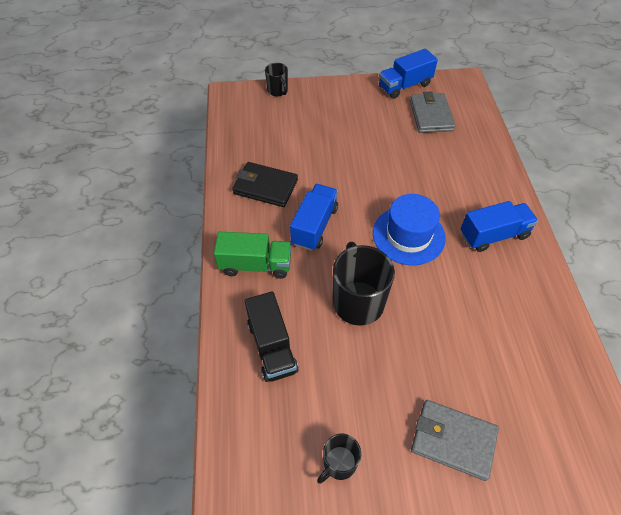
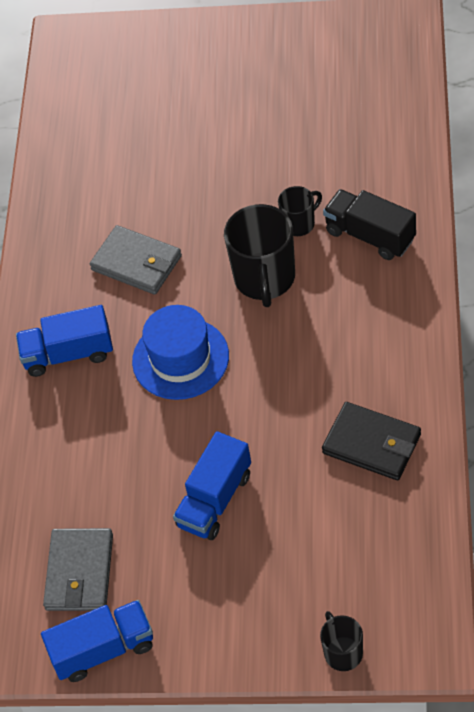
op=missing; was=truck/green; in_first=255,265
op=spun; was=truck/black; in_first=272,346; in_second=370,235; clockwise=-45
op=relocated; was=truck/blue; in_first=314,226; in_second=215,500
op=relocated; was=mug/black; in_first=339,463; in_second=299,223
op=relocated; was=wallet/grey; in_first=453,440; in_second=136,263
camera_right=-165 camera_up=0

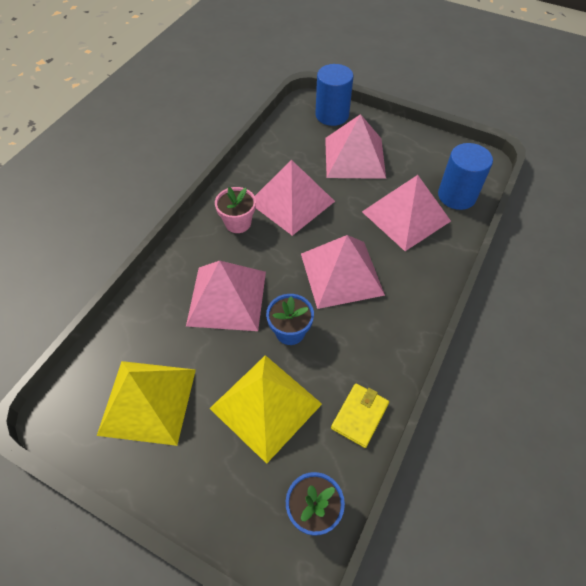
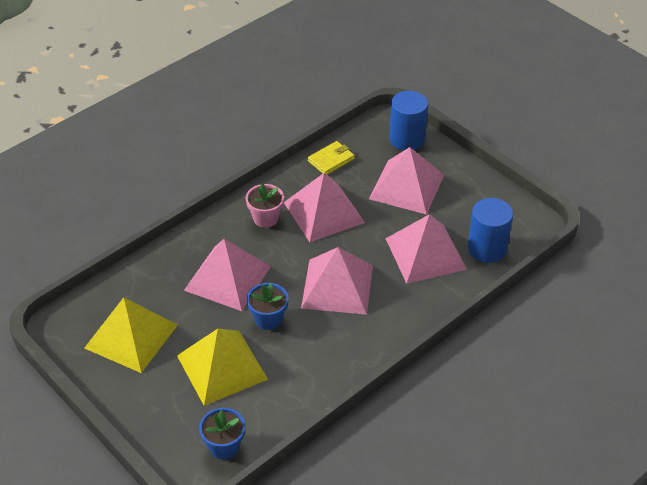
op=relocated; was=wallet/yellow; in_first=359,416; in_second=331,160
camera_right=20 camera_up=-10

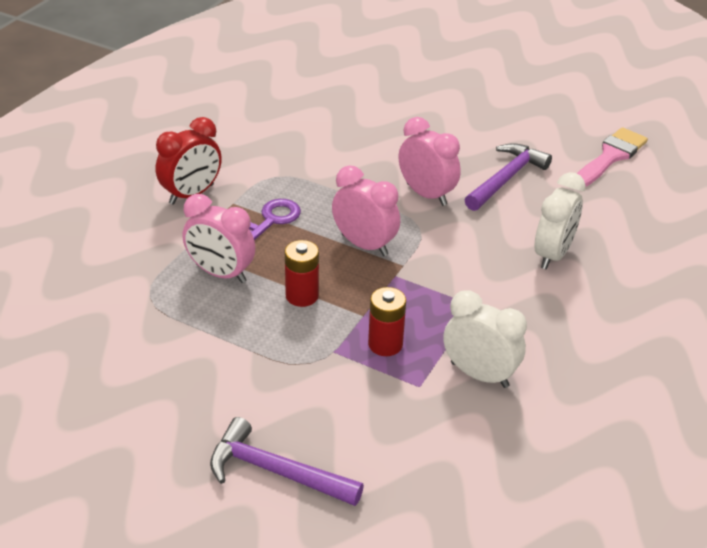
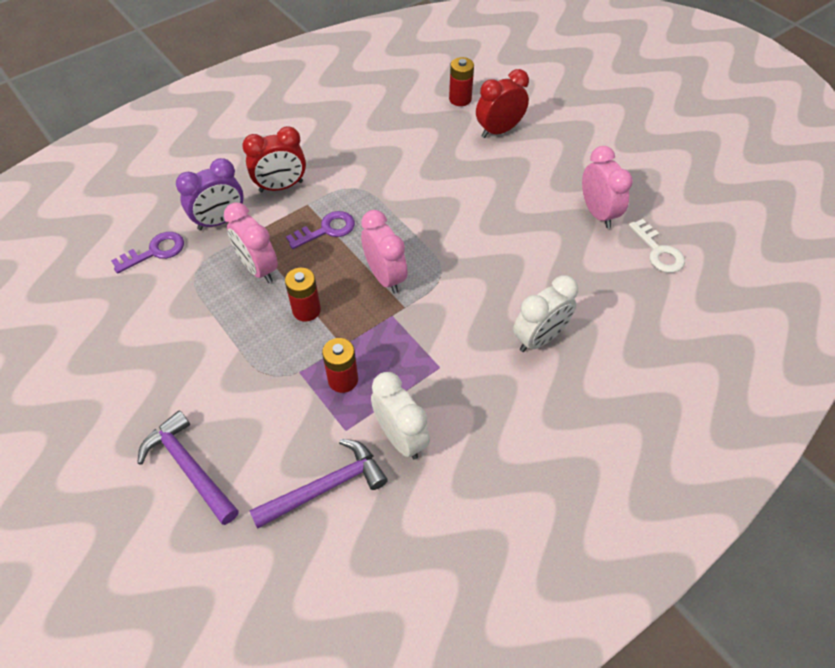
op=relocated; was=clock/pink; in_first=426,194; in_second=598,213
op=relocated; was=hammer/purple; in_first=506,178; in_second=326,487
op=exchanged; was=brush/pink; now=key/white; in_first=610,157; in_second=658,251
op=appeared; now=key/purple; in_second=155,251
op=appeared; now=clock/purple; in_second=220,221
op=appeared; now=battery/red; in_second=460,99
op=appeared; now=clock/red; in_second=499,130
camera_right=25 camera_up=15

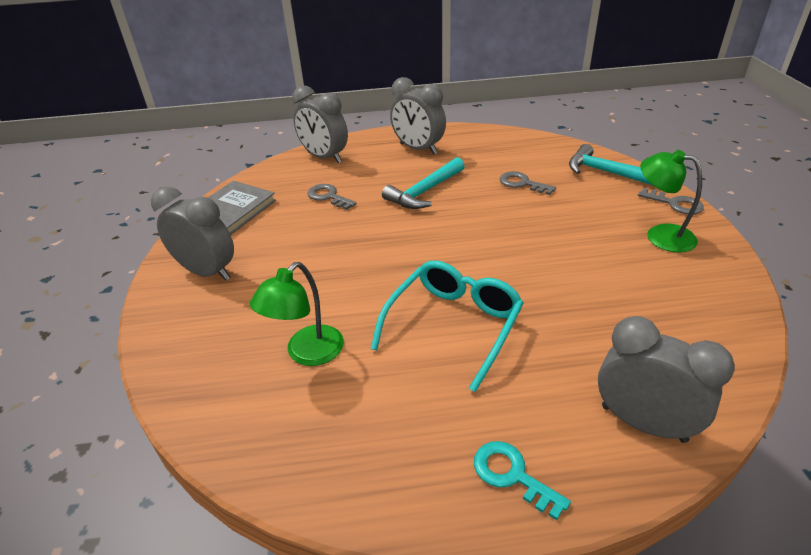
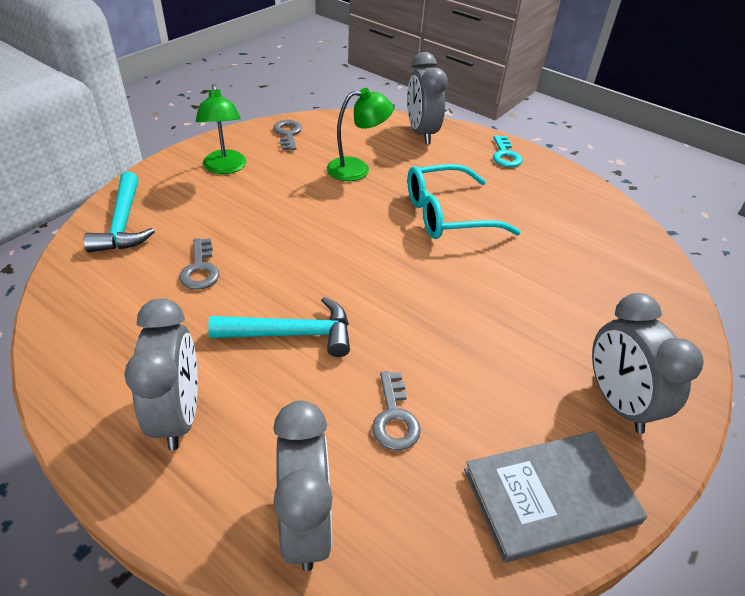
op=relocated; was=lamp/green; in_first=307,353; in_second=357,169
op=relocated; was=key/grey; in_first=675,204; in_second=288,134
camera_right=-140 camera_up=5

--------------------

- DIRECTIONS FOR THIS TASK
Please write out exactly, and only, the lines from the beginning of the entries through the line containing "op=relocated; was=wallet/grey; in_first=453,440;", including both and skipping all pictures.

- TASK RESPONSE
op=missing; was=truck/green; in_first=255,265
op=spun; was=truck/black; in_first=272,346; in_second=370,235; clockwise=-45
op=relocated; was=truck/blue; in_first=314,226; in_second=215,500
op=relocated; was=mug/black; in_first=339,463; in_second=299,223
op=relocated; was=wallet/grey; in_first=453,440; in_second=136,263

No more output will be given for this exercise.